**Required work**
Apart from the pictures, which must be omitted, restate the data exactly.

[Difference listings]
============================================================

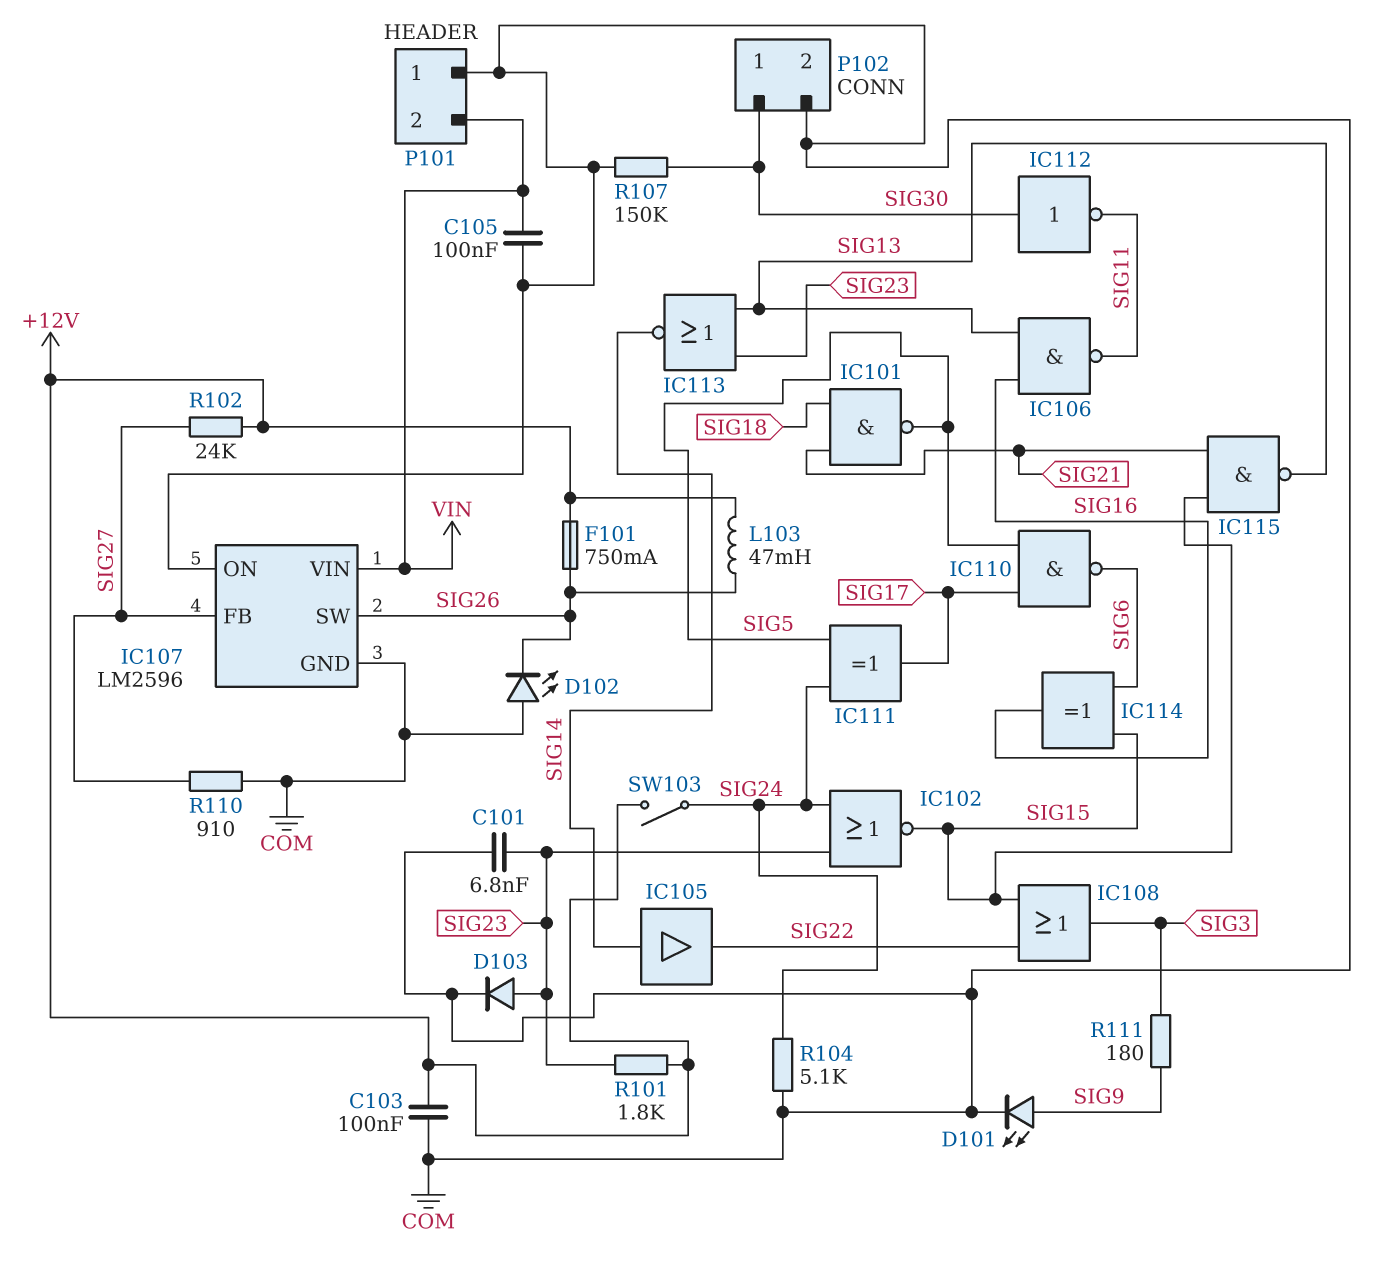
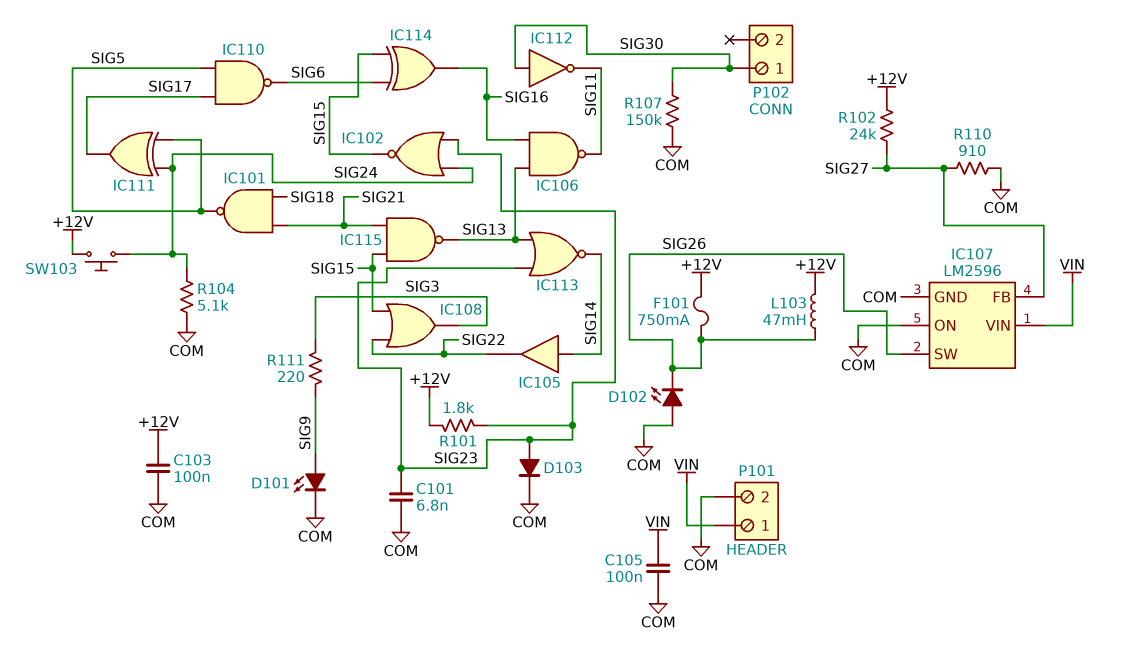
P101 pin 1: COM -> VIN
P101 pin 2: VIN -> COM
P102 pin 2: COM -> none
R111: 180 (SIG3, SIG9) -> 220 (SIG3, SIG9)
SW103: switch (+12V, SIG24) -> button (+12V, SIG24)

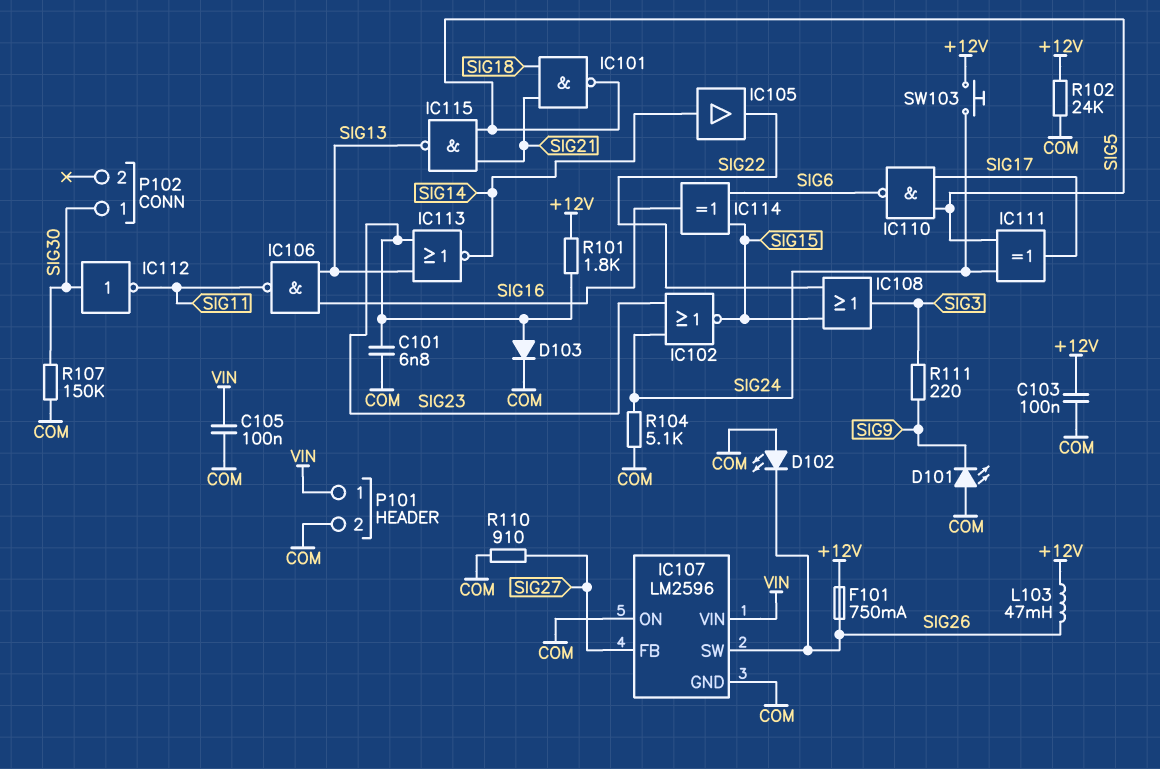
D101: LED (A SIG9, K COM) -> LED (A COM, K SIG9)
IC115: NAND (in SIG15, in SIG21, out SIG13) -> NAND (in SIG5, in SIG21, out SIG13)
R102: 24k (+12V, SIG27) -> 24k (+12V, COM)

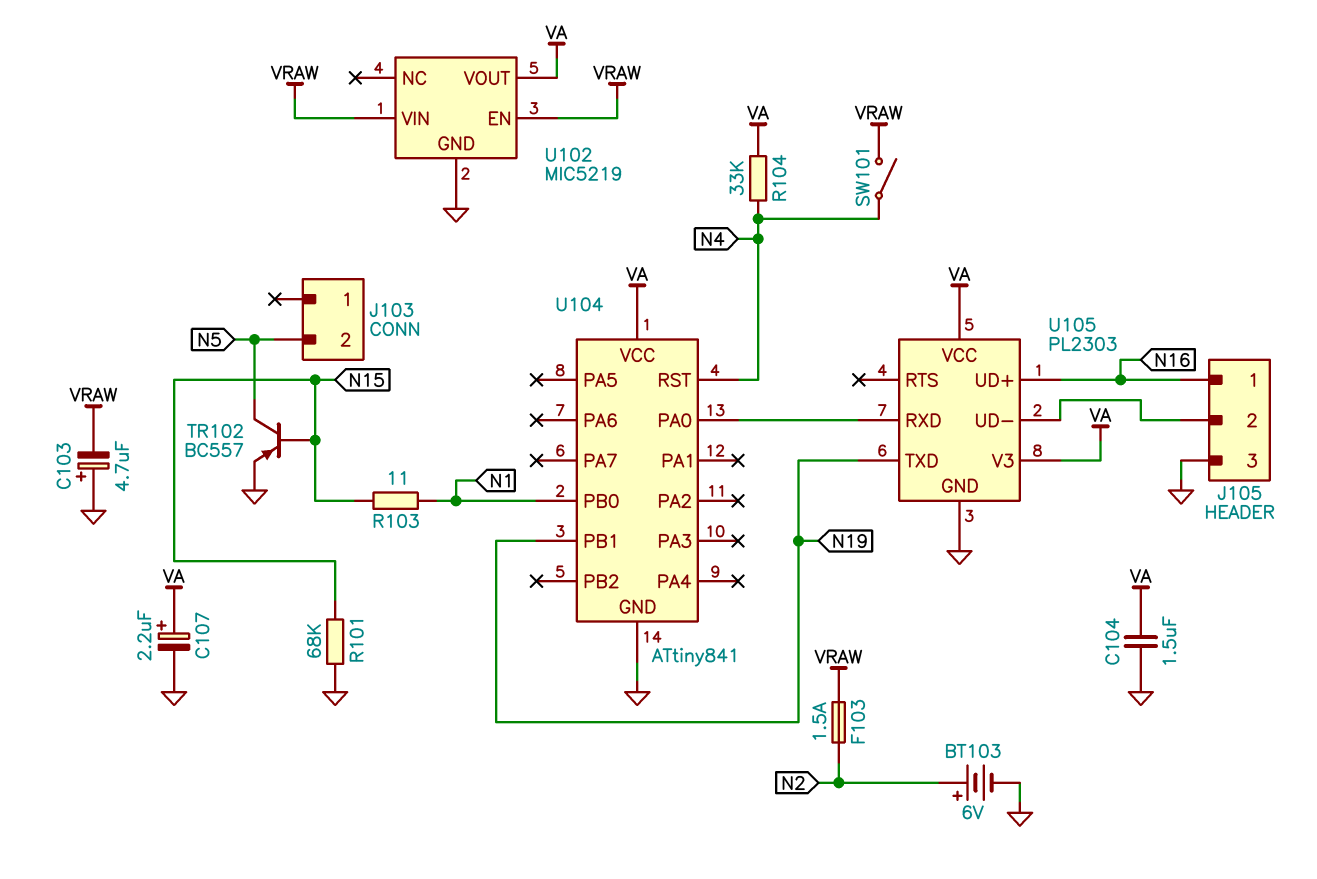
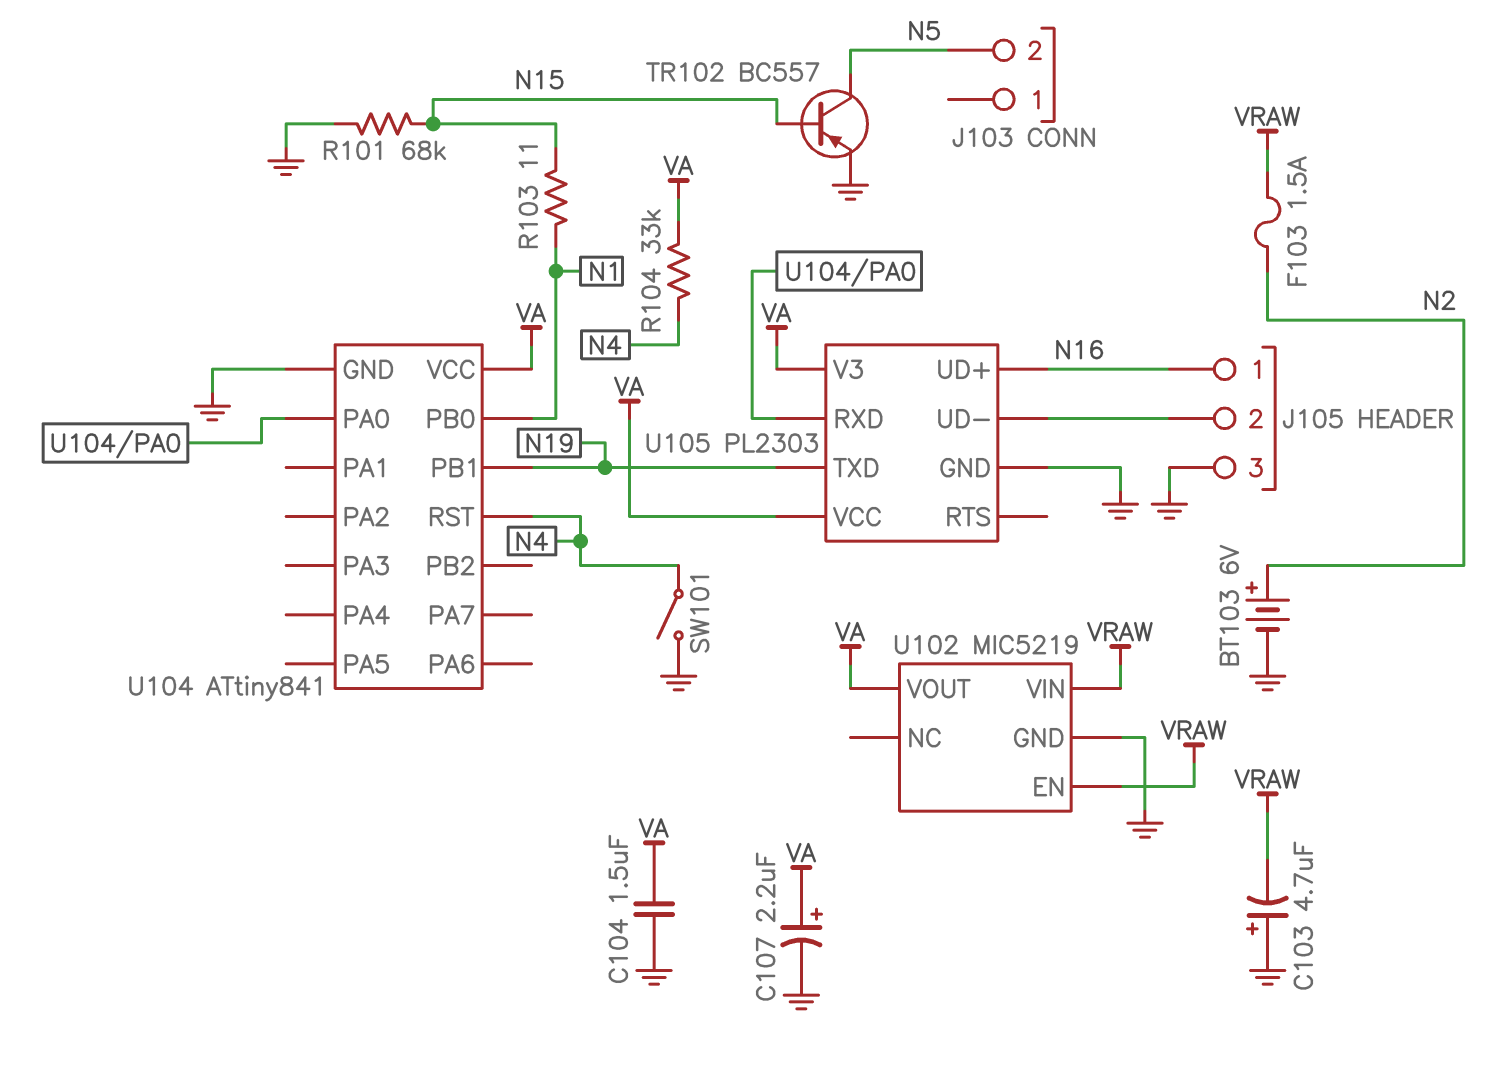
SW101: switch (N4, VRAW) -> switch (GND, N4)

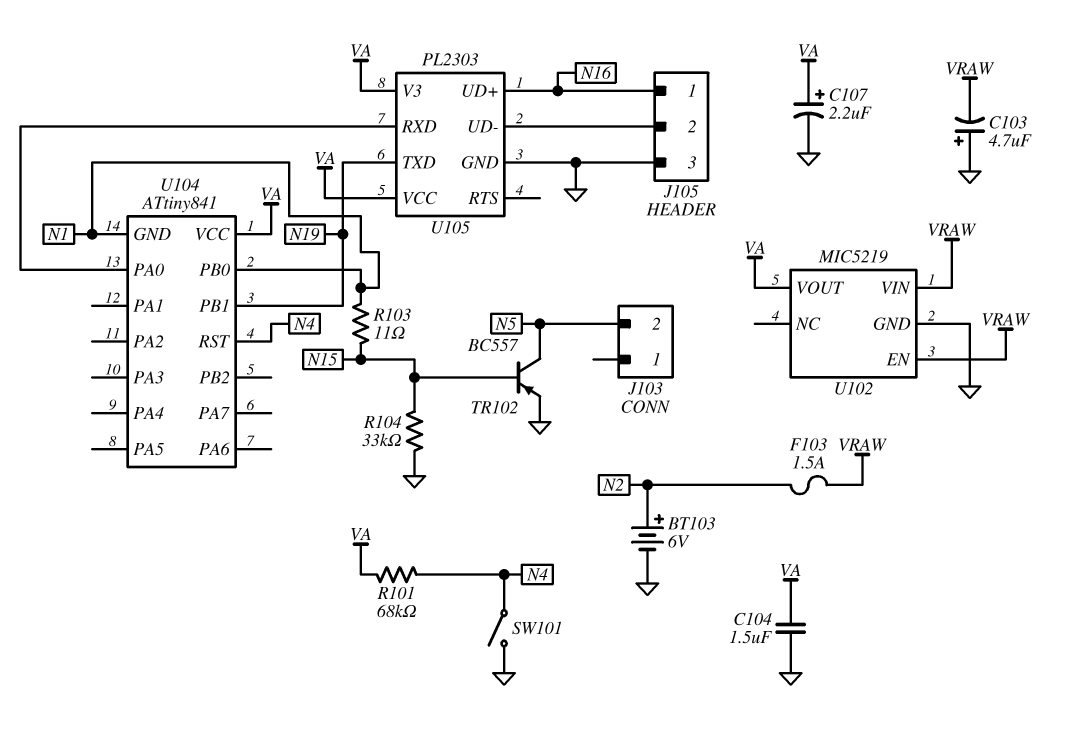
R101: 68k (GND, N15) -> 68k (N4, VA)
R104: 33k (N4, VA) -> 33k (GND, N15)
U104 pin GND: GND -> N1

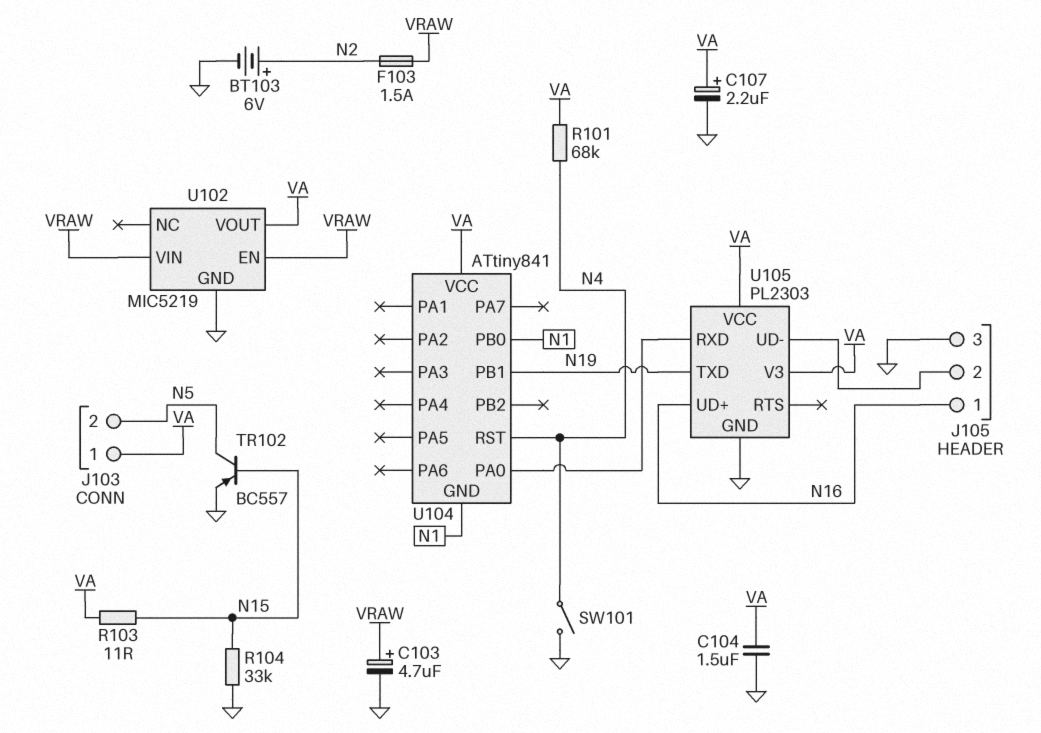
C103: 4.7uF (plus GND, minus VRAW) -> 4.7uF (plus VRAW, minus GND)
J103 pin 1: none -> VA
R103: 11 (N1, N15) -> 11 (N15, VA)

============================================================

**Response**
P101 pin 1: COM -> VIN
P101 pin 2: VIN -> COM
P102 pin 2: COM -> none
R111: 180 (SIG3, SIG9) -> 220 (SIG3, SIG9)
SW103: switch (+12V, SIG24) -> button (+12V, SIG24)

D101: LED (A SIG9, K COM) -> LED (A COM, K SIG9)
IC115: NAND (in SIG15, in SIG21, out SIG13) -> NAND (in SIG5, in SIG21, out SIG13)
R102: 24k (+12V, SIG27) -> 24k (+12V, COM)

SW101: switch (N4, VRAW) -> switch (GND, N4)

R101: 68k (GND, N15) -> 68k (N4, VA)
R104: 33k (N4, VA) -> 33k (GND, N15)
U104 pin GND: GND -> N1

C103: 4.7uF (plus GND, minus VRAW) -> 4.7uF (plus VRAW, minus GND)
J103 pin 1: none -> VA
R103: 11 (N1, N15) -> 11 (N15, VA)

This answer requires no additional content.